§ What you will do: Since the listing below shows pictures, leave them out and write out exactly the lines from the line with "black 1x2 plate" to the line with "white 1x6 brick", both included, and no others.

= = =

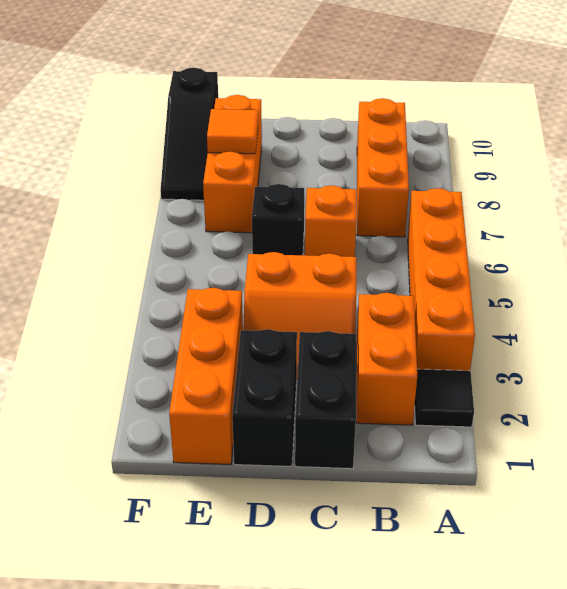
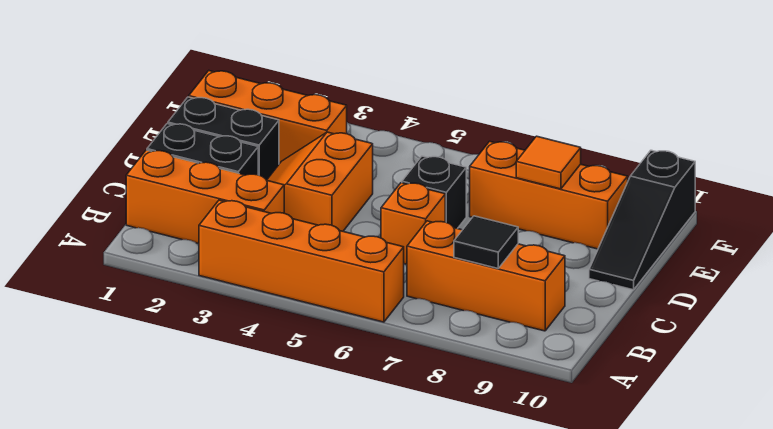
black 1x1 tile [415,369,474,427] -> black 1x1 tile moved to [454,216,518,268]
orange 1x2 brick [356,293,417,425] -> orange 1x3 brick [126,150,284,244]
black 1x3 slope [160,68,218,200] -> black 1x3 slope turned to [589,150,695,290]

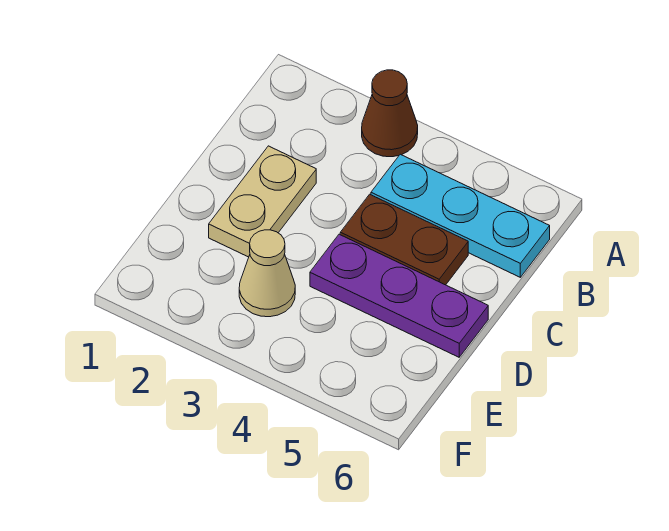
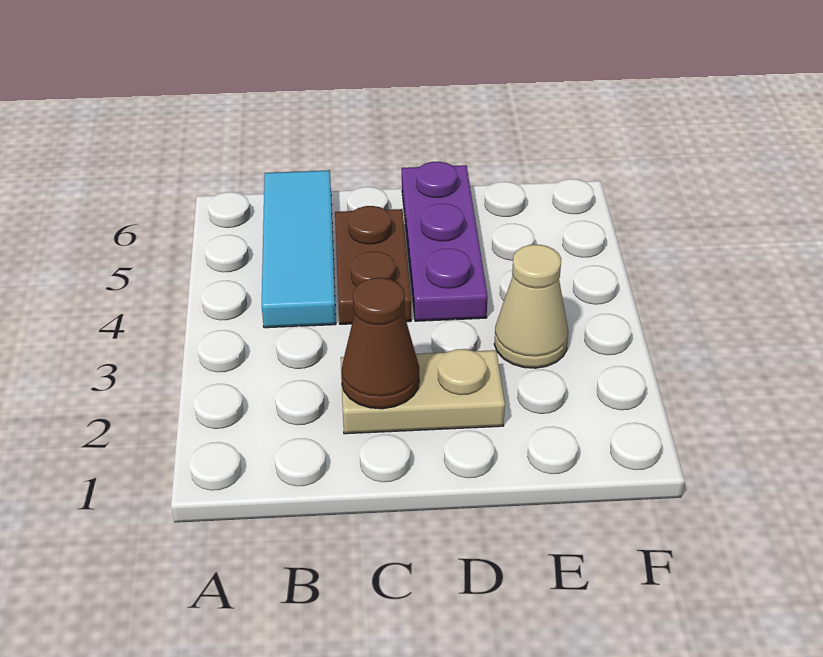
brown 1x1 cone [362,70,418,157] -> brown 1x1 cone moved to [341,278,419,409]
cyan 1x3 plate [371,154,550,277] -> cyan 1x3 tile [262,170,336,328]

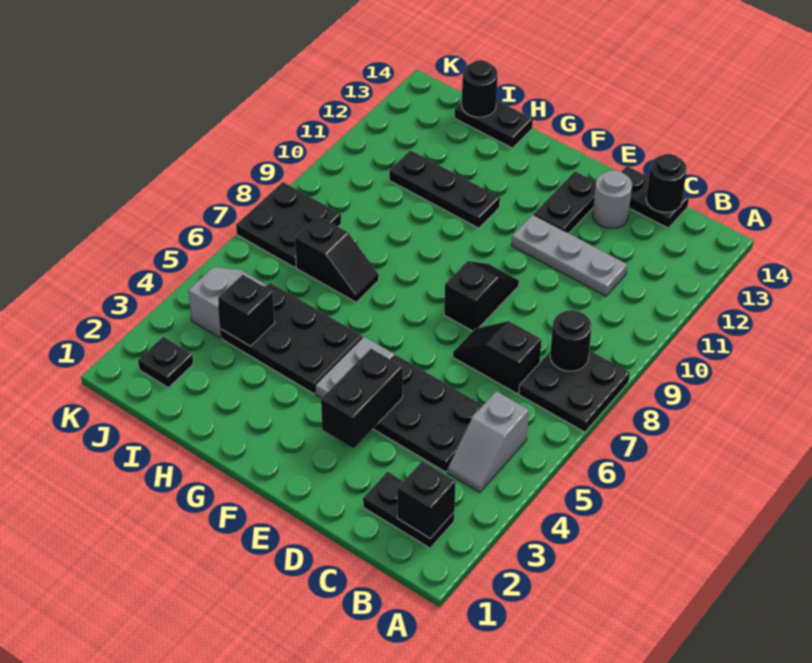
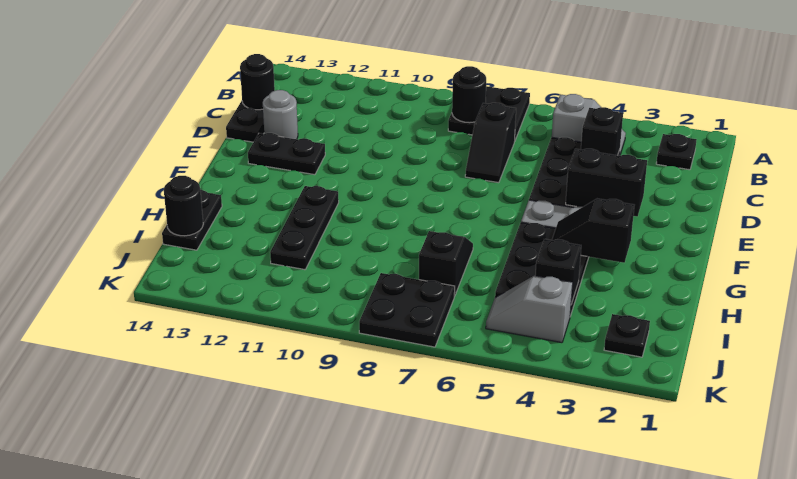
black 1x2 plate [363,472,454,548] -> black 1x1 plate [656,134,697,170]
black 1x1 brick [397,462,456,538] -> black 1x1 brick moved to [581,107,623,155]
grey 1x3 plate [511,215,627,296] -> none
black 1x2 slope [444,261,519,331] -> black 1x2 slope moved to [552,199,634,263]

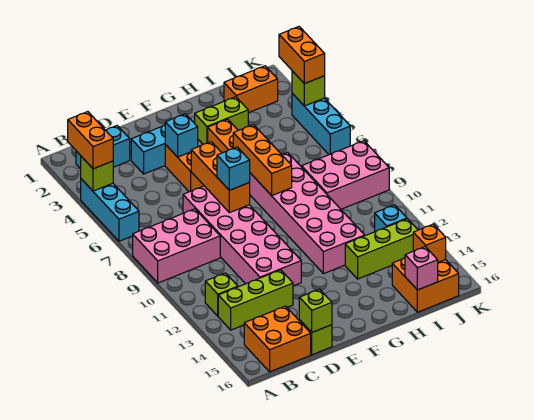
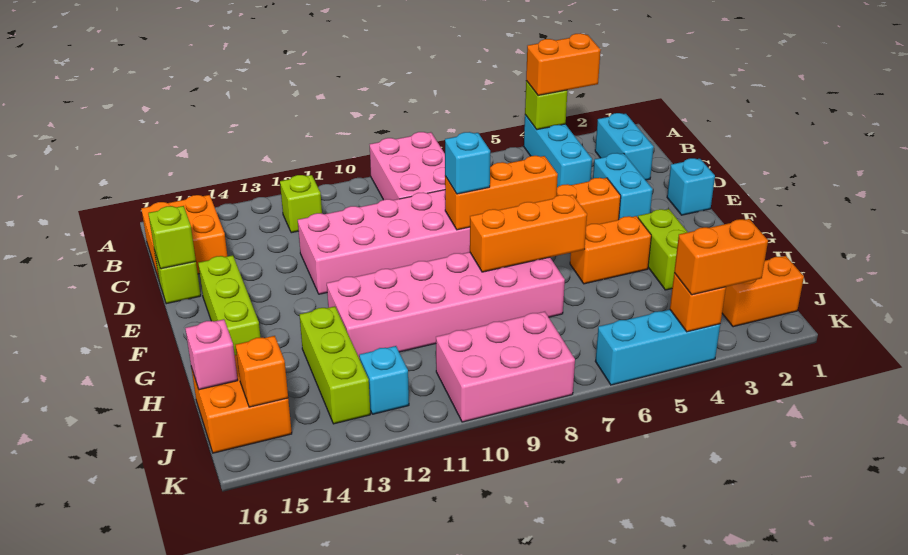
cyan 1x3 brick [81,179,139,241] -> cyan 1x3 brick turned to [524,115,592,187]
lime 1x3 brick [218,270,293,330] -> lime 1x3 brick moved to [198,255,261,355]
cyan 1x1 brick [165,114,198,157] -> cyan 1x1 brick moved to [667,158,715,215]
orange 1x2 brick [224,66,278,113] -> orange 1x2 brick turned to [722,256,804,327]
pink 2x3 brick [302,141,389,209] -> pink 2x3 brick turned to [436,312,575,422]
lime 1x1 brick [292,71,325,106] -> orange 1x1 brick [670,273,726,332]

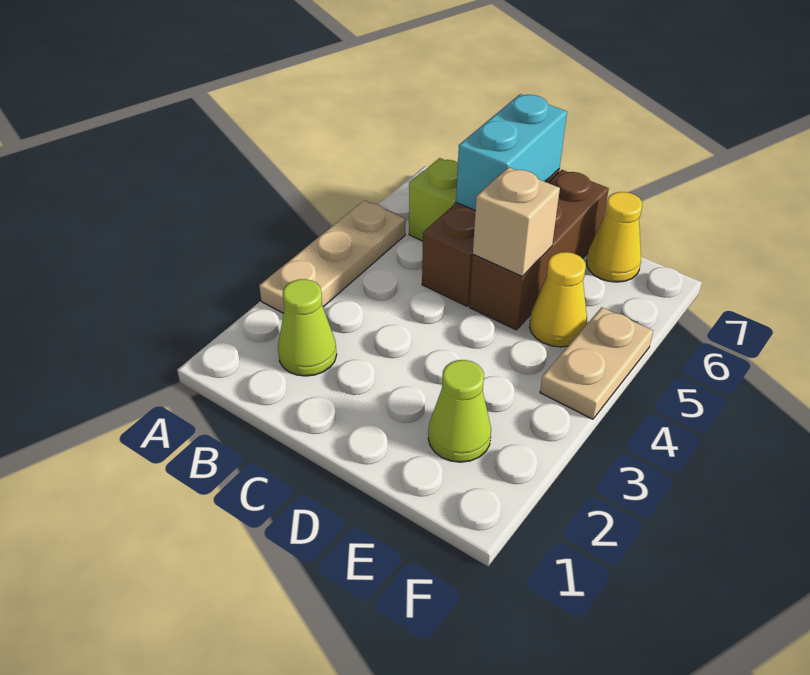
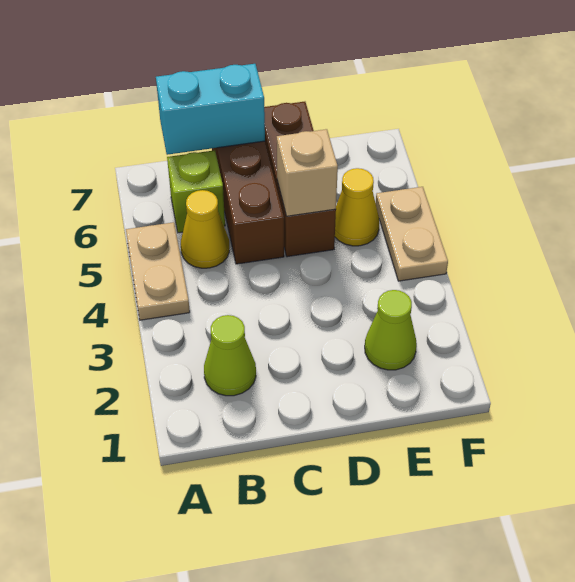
tan 1x3 plate [259,200,406,313] -> tan 1x2 plate [126,222,190,320]
cyan 1x2 brick [456,94,567,211] -> cyan 1x2 brick turned to [156,64,265,155]
yellow 1x1 cone [587,192,642,282] -> yellow 1x1 cone moved to [181,190,229,268]

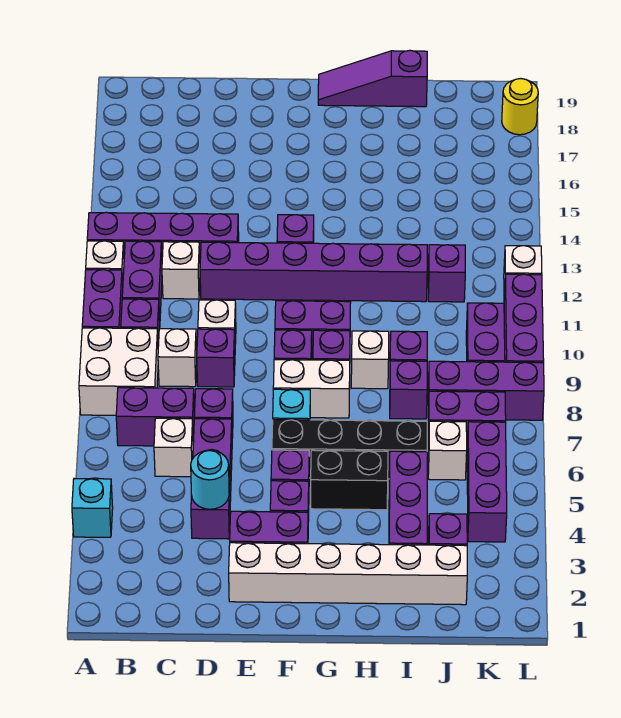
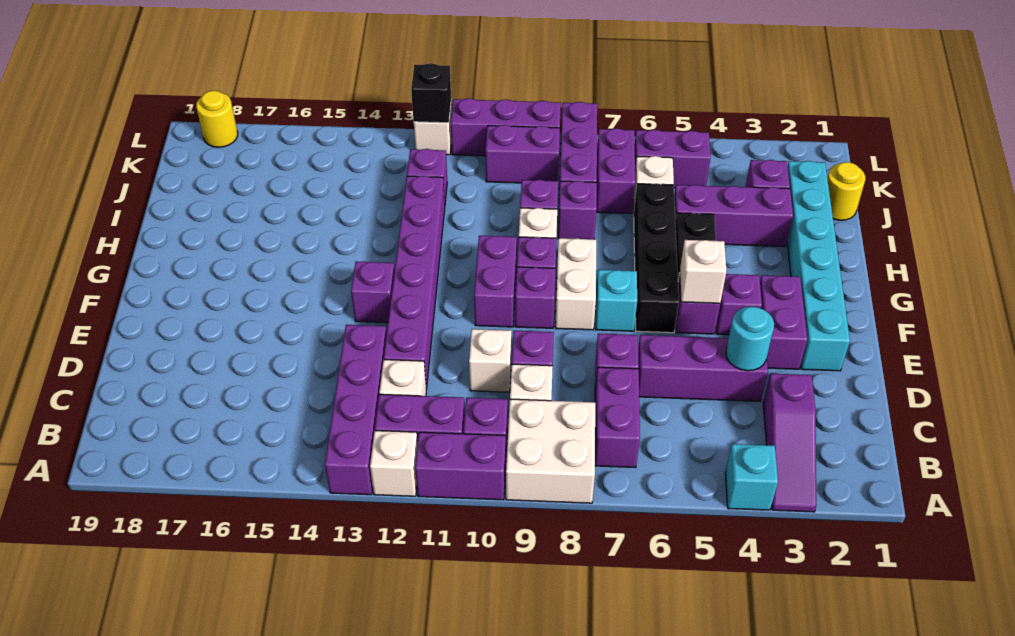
white 1x1 brick [154,418,193,477] -> white 1x1 brick moved to [679,240,726,303]
white 1x6 brick [229,543,467,605] -> cyan 1x6 brick [787,161,850,371]
purple 1x3 slope [318,50,427,107] -> purple 1x3 slope moved to [763,374,816,512]
none -> yellow 1x1 round brick [827,162,865,220]
purple 1x3 brick [467,422,507,542] -> purple 1x2 brick [635,130,711,188]
none -> black 1x1 brick [411,63,451,123]

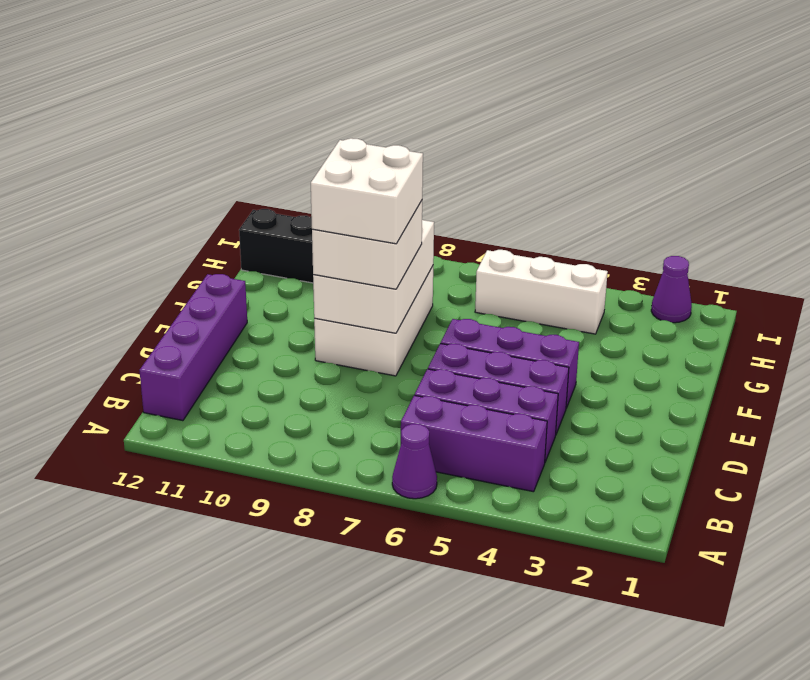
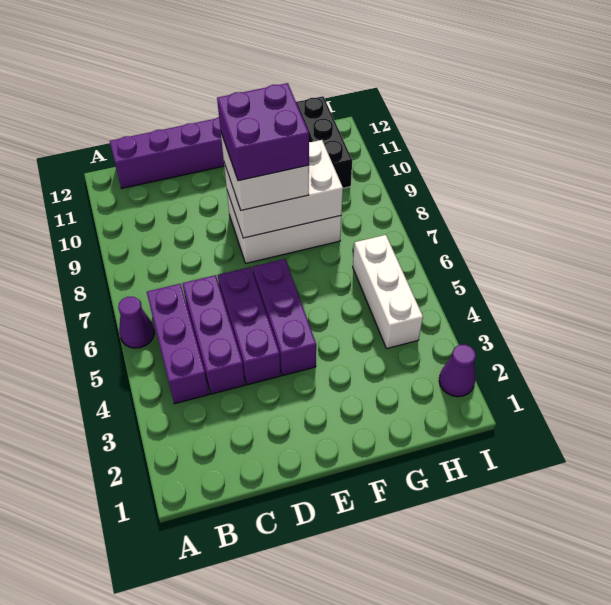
white 2x2 brick [311,138,423,244] -> purple 2x2 brick [217,83,309,181]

= = =

§ Result of this exercise:
black 1x2 plate [363,472,454,548] -> black 1x1 plate [656,134,697,170]
black 1x1 brick [397,462,456,538] -> black 1x1 brick moved to [581,107,623,155]
grey 1x3 plate [511,215,627,296] -> none
black 1x2 slope [444,261,519,331] -> black 1x2 slope moved to [552,199,634,263]

cyan 1x3 brick [81,179,139,241] -> cyan 1x3 brick turned to [524,115,592,187]
lime 1x3 brick [218,270,293,330] -> lime 1x3 brick moved to [198,255,261,355]
cyan 1x1 brick [165,114,198,157] -> cyan 1x1 brick moved to [667,158,715,215]
orange 1x2 brick [224,66,278,113] -> orange 1x2 brick turned to [722,256,804,327]
pink 2x3 brick [302,141,389,209] -> pink 2x3 brick turned to [436,312,575,422]
lime 1x1 brick [292,71,325,106] -> orange 1x1 brick [670,273,726,332]

tan 1x3 plate [259,200,406,313] -> tan 1x2 plate [126,222,190,320]
cyan 1x2 brick [456,94,567,211] -> cyan 1x2 brick turned to [156,64,265,155]
yellow 1x1 cone [587,192,642,282] -> yellow 1x1 cone moved to [181,190,229,268]

white 1x1 brick [154,418,193,477] -> white 1x1 brick moved to [679,240,726,303]
white 1x6 brick [229,543,467,605] -> cyan 1x6 brick [787,161,850,371]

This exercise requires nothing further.